Items listed in a dataset
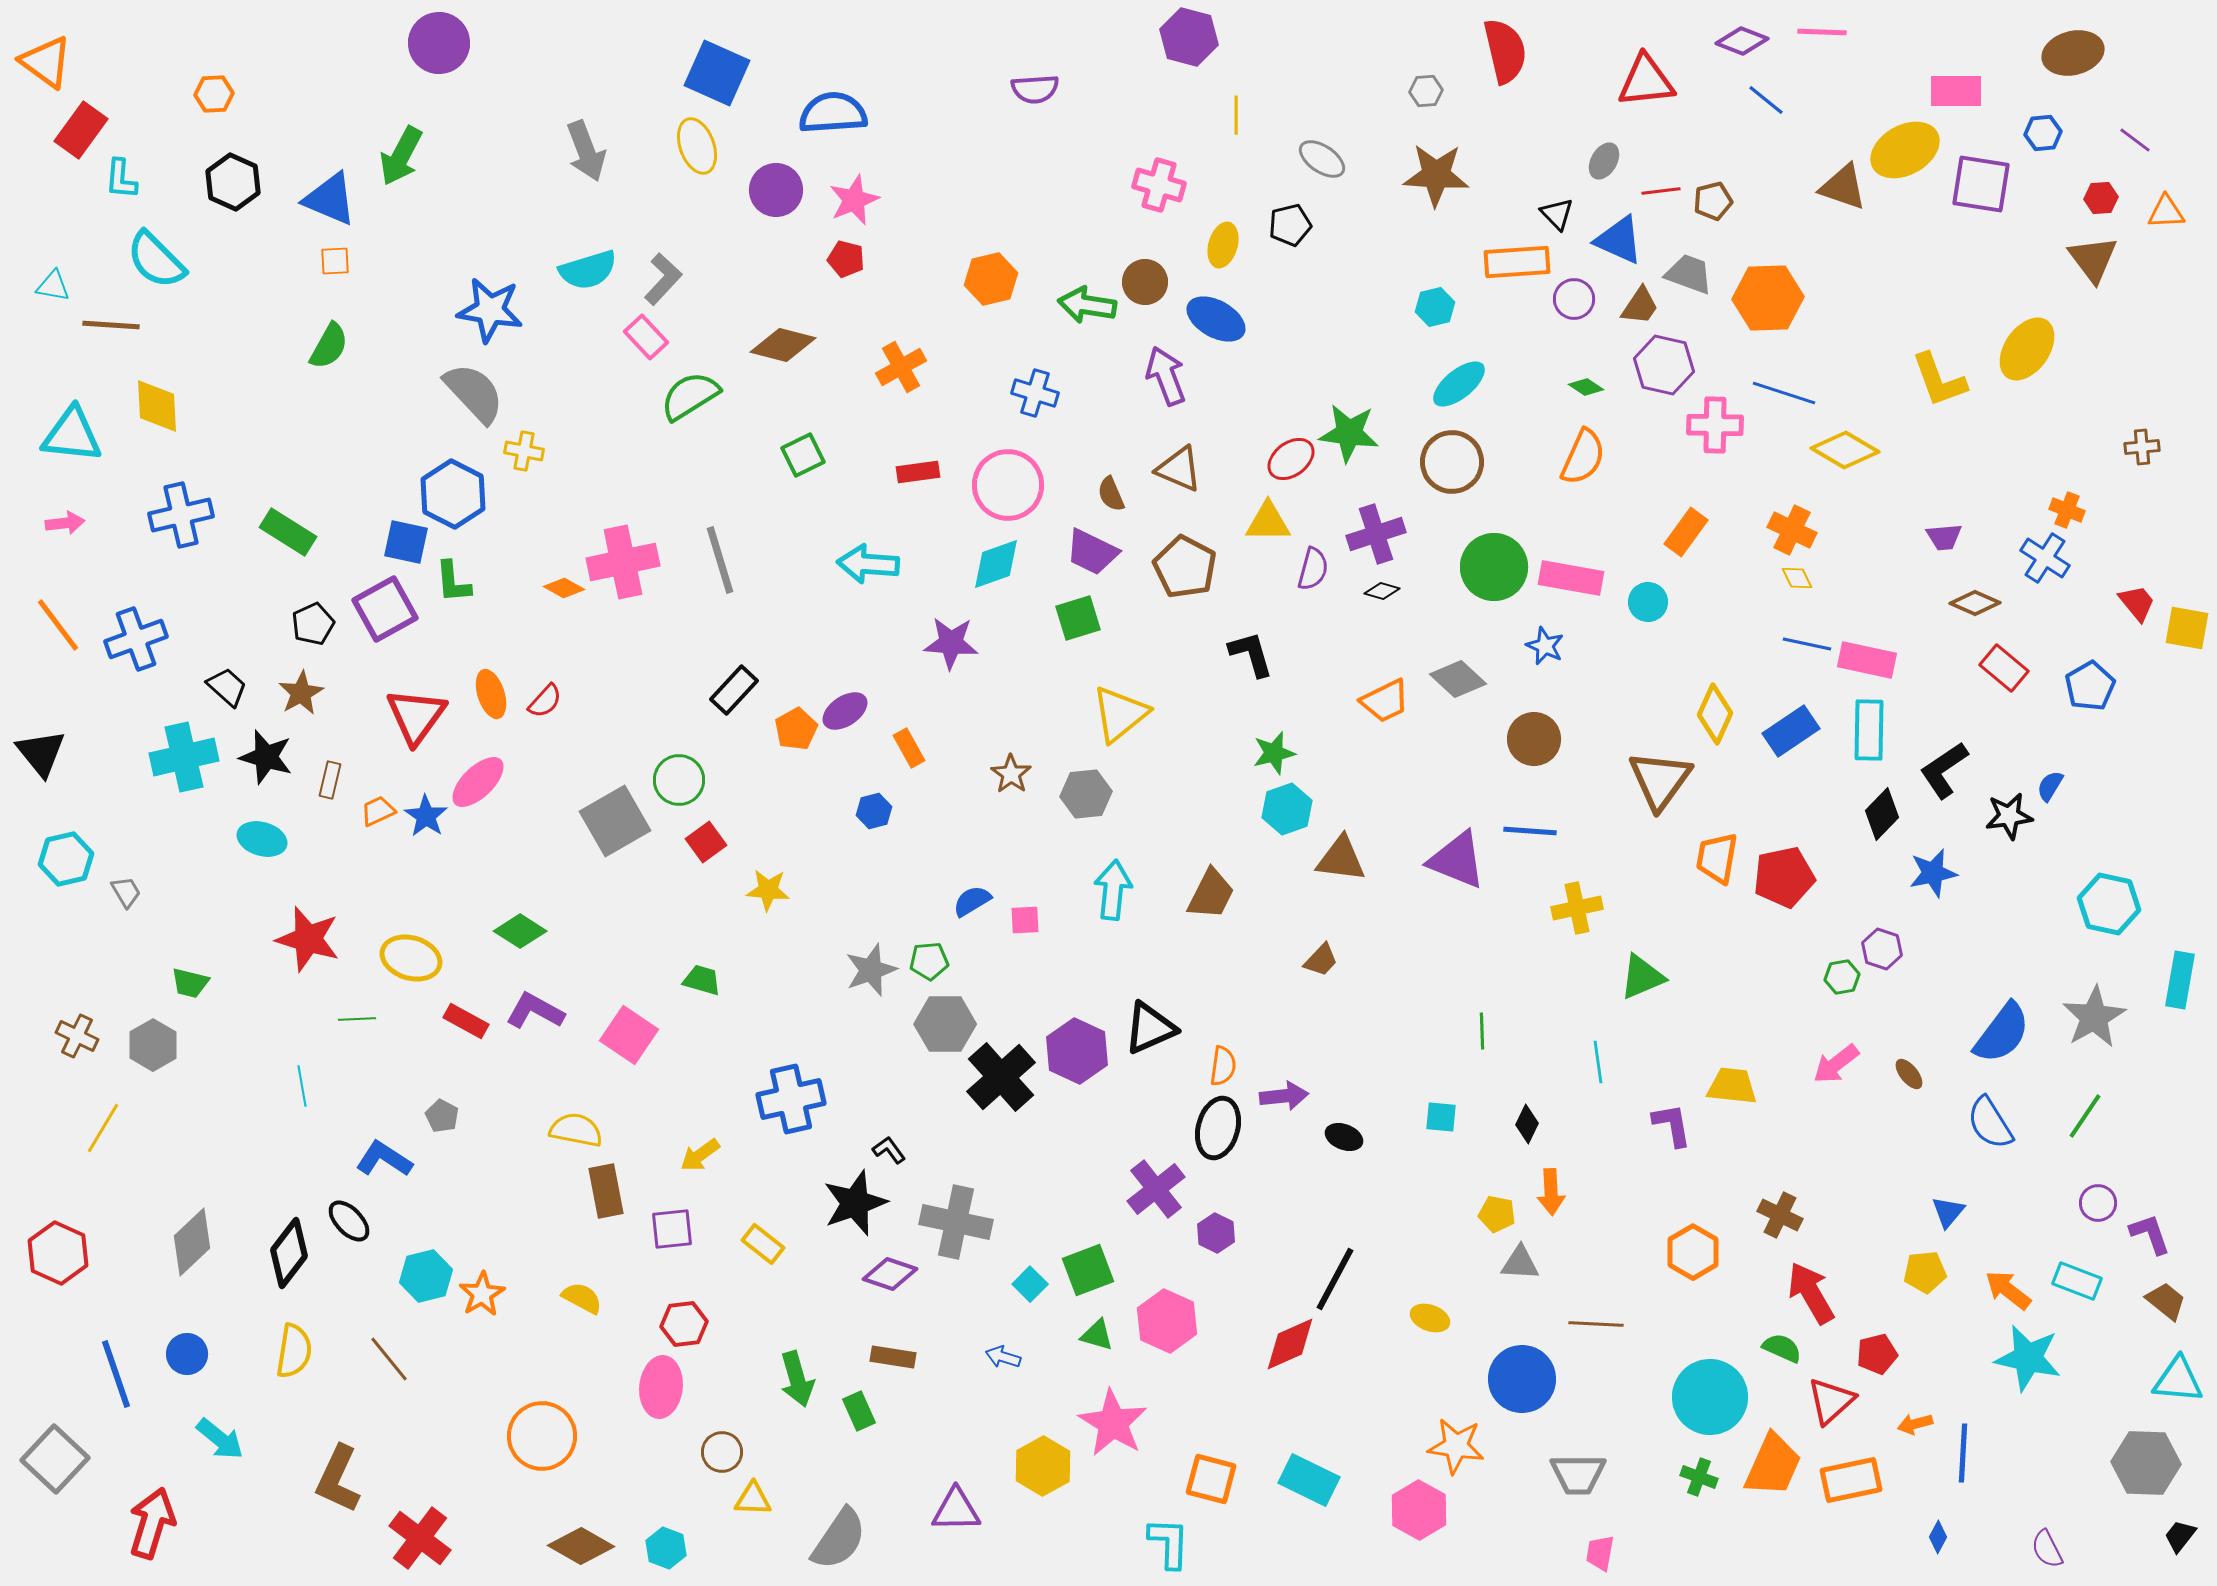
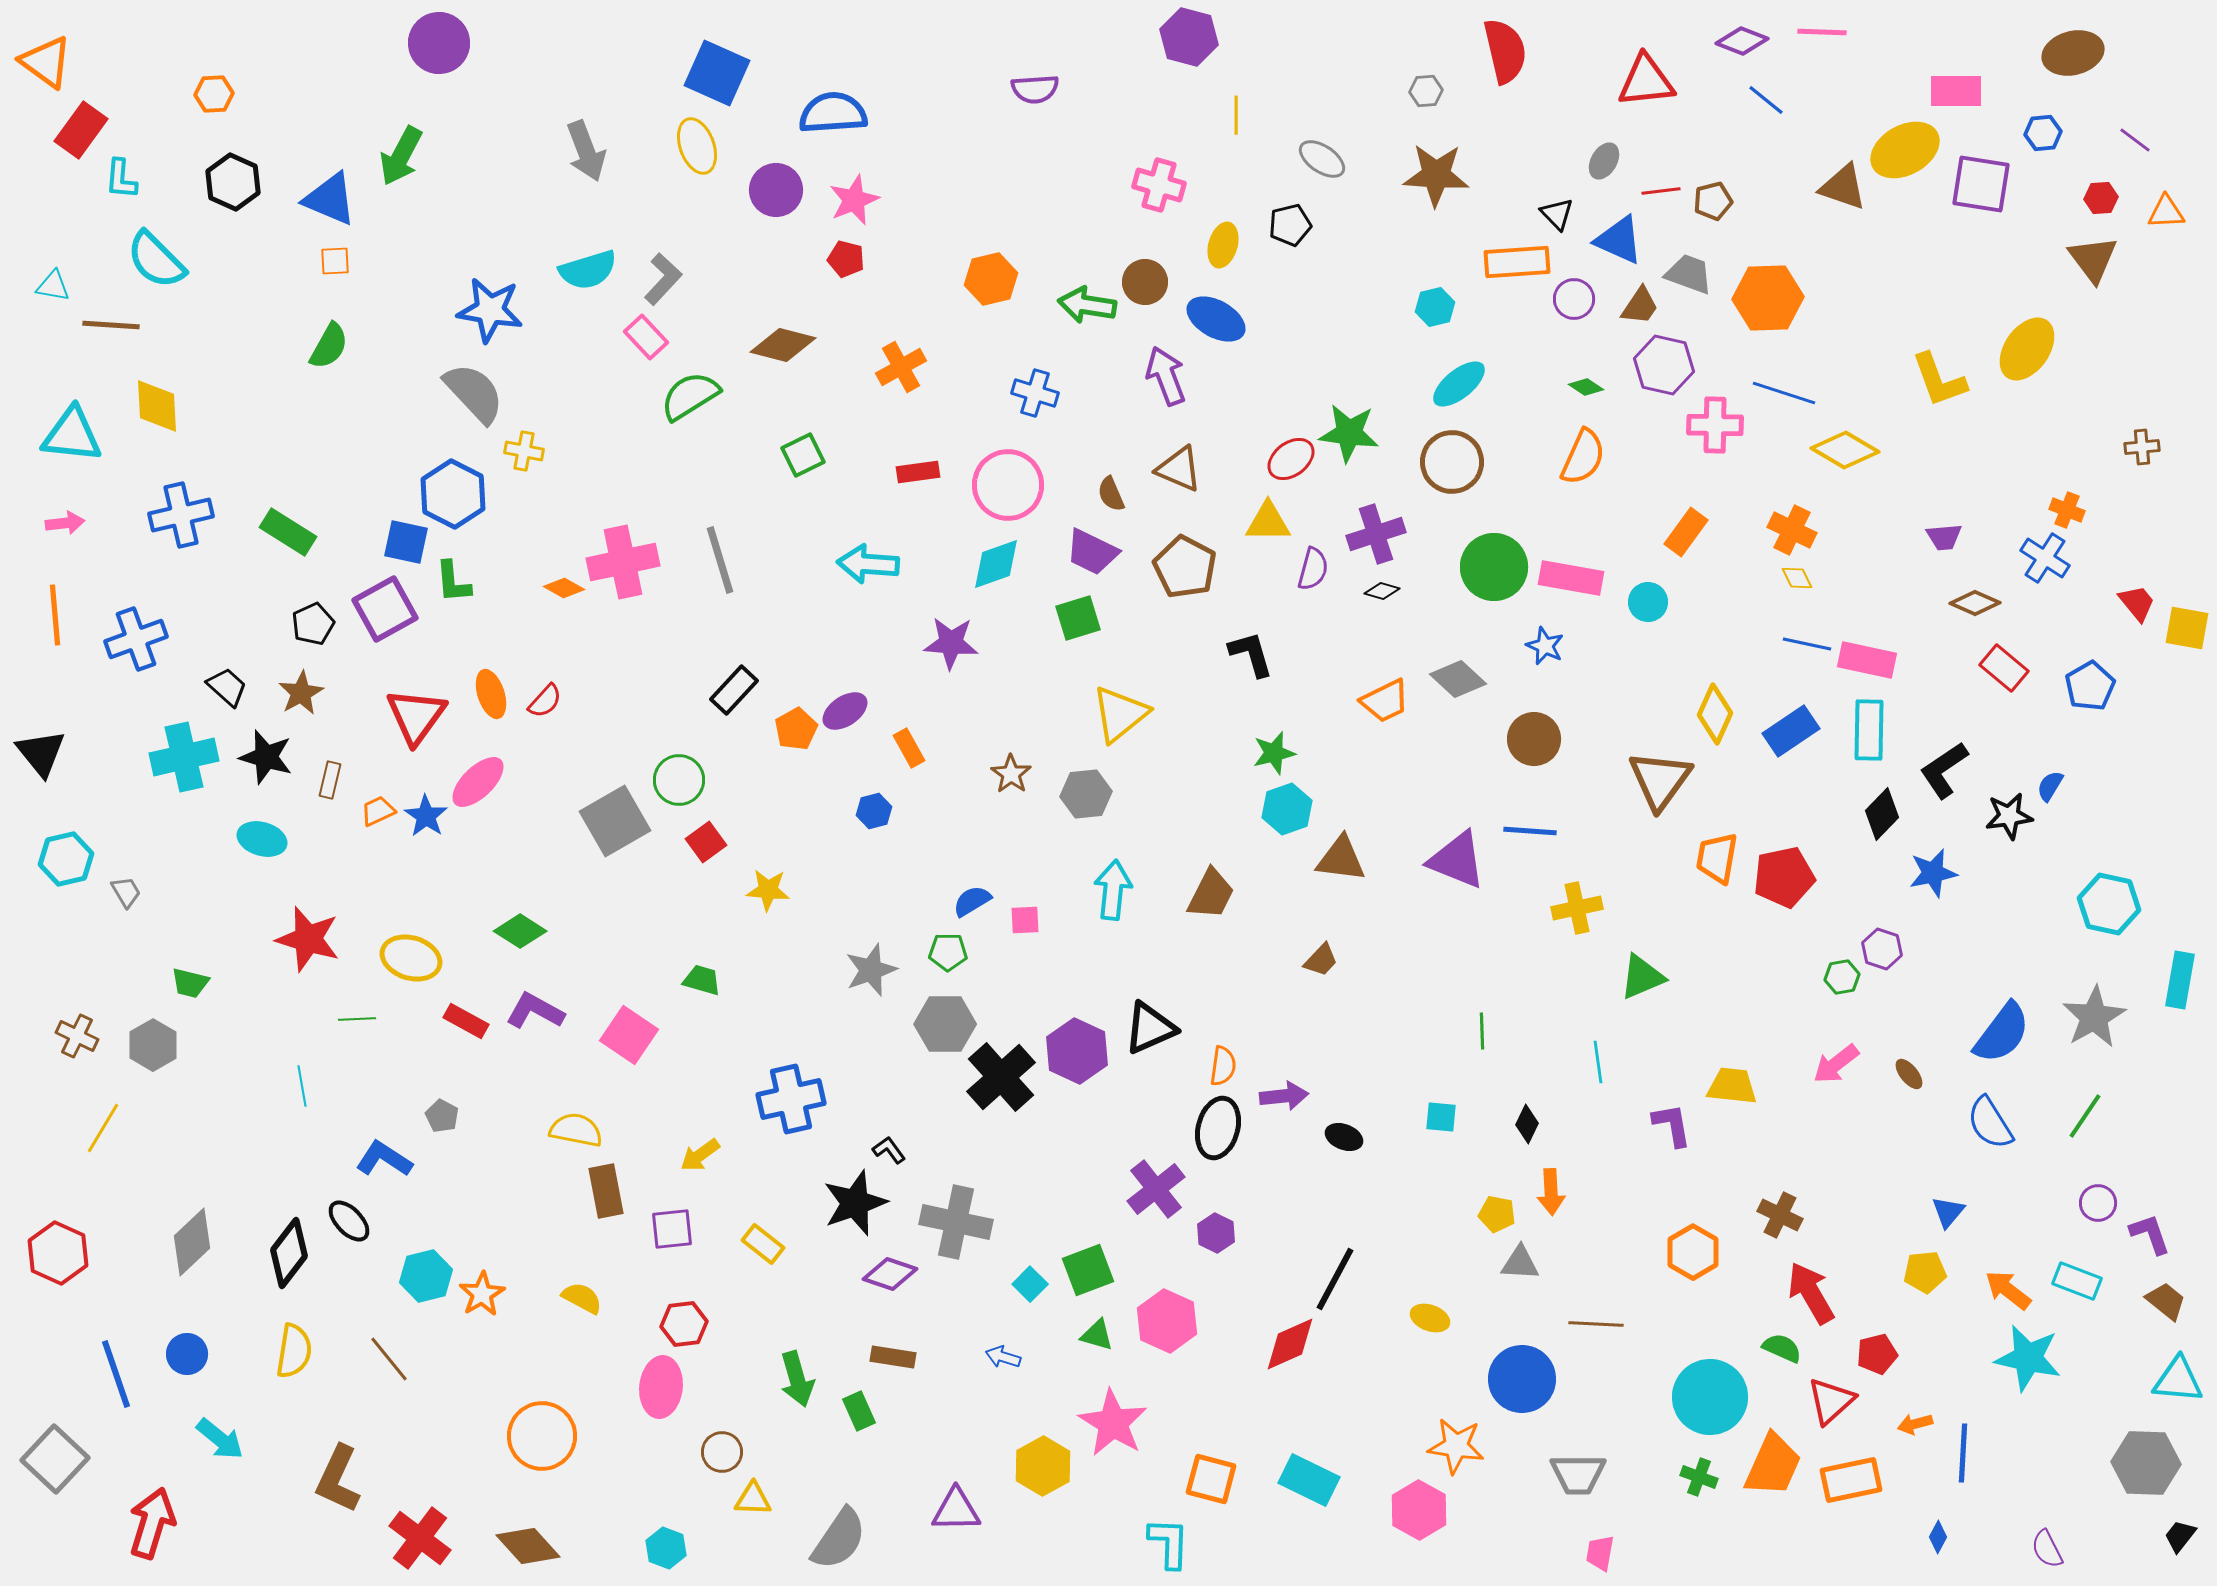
orange line at (58, 625): moved 3 px left, 10 px up; rotated 32 degrees clockwise
green pentagon at (929, 961): moved 19 px right, 9 px up; rotated 6 degrees clockwise
brown diamond at (581, 1546): moved 53 px left; rotated 18 degrees clockwise
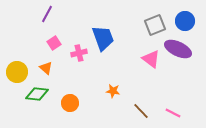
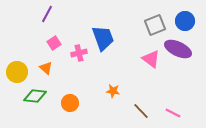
green diamond: moved 2 px left, 2 px down
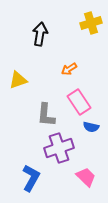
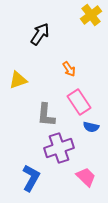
yellow cross: moved 8 px up; rotated 20 degrees counterclockwise
black arrow: rotated 25 degrees clockwise
orange arrow: rotated 91 degrees counterclockwise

[The task] If a record holds a picture, drop the picture and return the rest of it exactly.

[Task solution]
orange line at (58, 625): moved 3 px left, 10 px up; rotated 32 degrees clockwise
green pentagon at (929, 961): moved 19 px right, 9 px up; rotated 6 degrees clockwise
brown diamond at (581, 1546): moved 53 px left; rotated 18 degrees clockwise
green diamond: moved 2 px left, 2 px down
yellow cross: moved 8 px up; rotated 20 degrees counterclockwise
black arrow: rotated 25 degrees clockwise
orange arrow: rotated 91 degrees counterclockwise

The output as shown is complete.